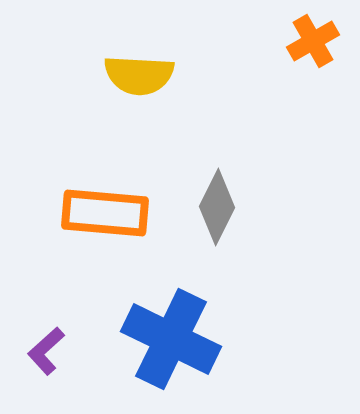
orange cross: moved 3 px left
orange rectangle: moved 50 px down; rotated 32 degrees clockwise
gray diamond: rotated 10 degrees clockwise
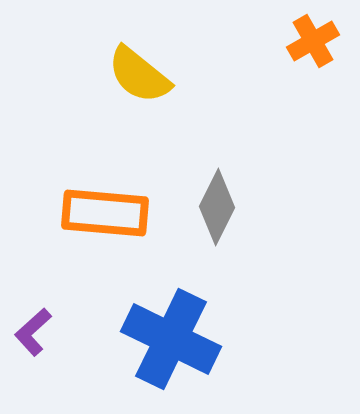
yellow semicircle: rotated 36 degrees clockwise
purple L-shape: moved 13 px left, 19 px up
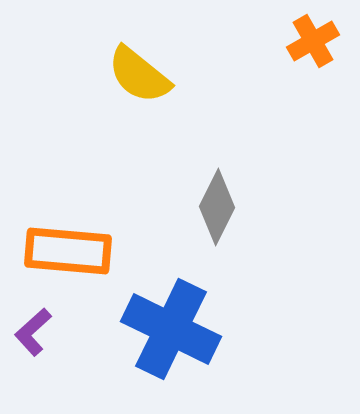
orange rectangle: moved 37 px left, 38 px down
blue cross: moved 10 px up
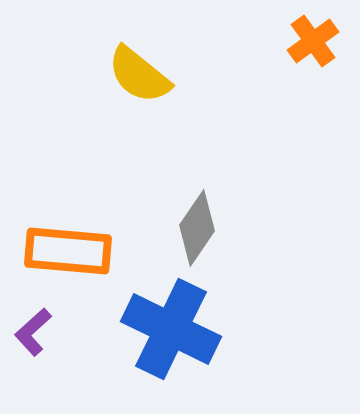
orange cross: rotated 6 degrees counterclockwise
gray diamond: moved 20 px left, 21 px down; rotated 8 degrees clockwise
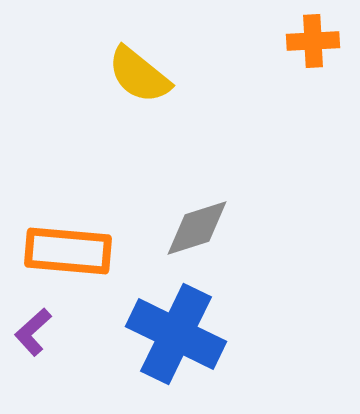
orange cross: rotated 33 degrees clockwise
gray diamond: rotated 38 degrees clockwise
blue cross: moved 5 px right, 5 px down
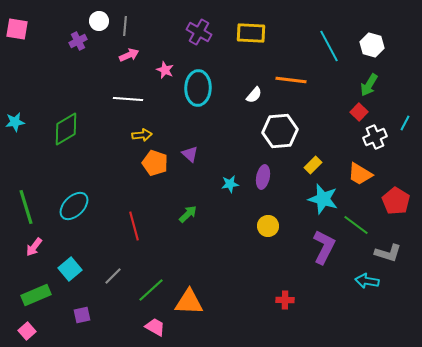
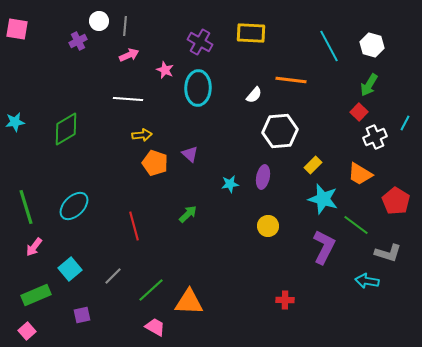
purple cross at (199, 32): moved 1 px right, 10 px down
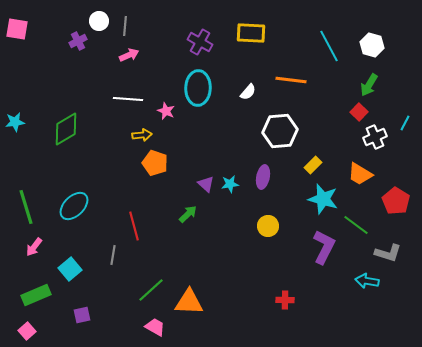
pink star at (165, 70): moved 1 px right, 41 px down
white semicircle at (254, 95): moved 6 px left, 3 px up
purple triangle at (190, 154): moved 16 px right, 30 px down
gray line at (113, 276): moved 21 px up; rotated 36 degrees counterclockwise
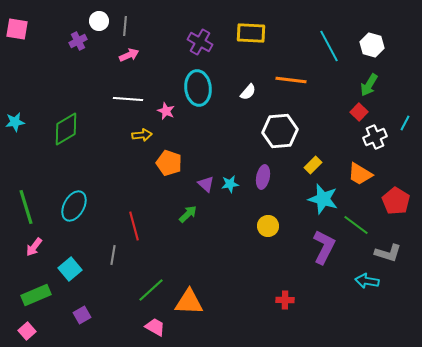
cyan ellipse at (198, 88): rotated 8 degrees counterclockwise
orange pentagon at (155, 163): moved 14 px right
cyan ellipse at (74, 206): rotated 16 degrees counterclockwise
purple square at (82, 315): rotated 18 degrees counterclockwise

> [What you will do]:
Rewrite all of the records above, replacing "gray diamond" with "silver diamond" wherever it occurs and changing nothing else. Leave the pictures out of your answer.

> [Written answer]:
orange cross: moved 3 px left
orange rectangle: moved 50 px down; rotated 32 degrees clockwise
silver diamond: rotated 10 degrees clockwise
yellow semicircle: rotated 36 degrees clockwise
purple L-shape: moved 13 px left, 19 px up
orange rectangle: moved 37 px left, 38 px down
blue cross: moved 10 px up
orange cross: rotated 6 degrees counterclockwise
silver diamond: moved 20 px left, 21 px down; rotated 8 degrees clockwise
orange cross: rotated 33 degrees clockwise
silver diamond: rotated 38 degrees clockwise
blue cross: moved 5 px right, 5 px down
purple cross at (199, 32): moved 1 px right, 10 px down
pink star at (165, 70): moved 1 px right, 41 px down
white semicircle at (254, 95): moved 6 px left, 3 px up
purple triangle at (190, 154): moved 16 px right, 30 px down
gray line at (113, 276): moved 21 px up; rotated 36 degrees counterclockwise
cyan ellipse at (198, 88): rotated 8 degrees counterclockwise
orange pentagon at (155, 163): moved 14 px right
cyan ellipse at (74, 206): rotated 16 degrees counterclockwise
purple square at (82, 315): rotated 18 degrees counterclockwise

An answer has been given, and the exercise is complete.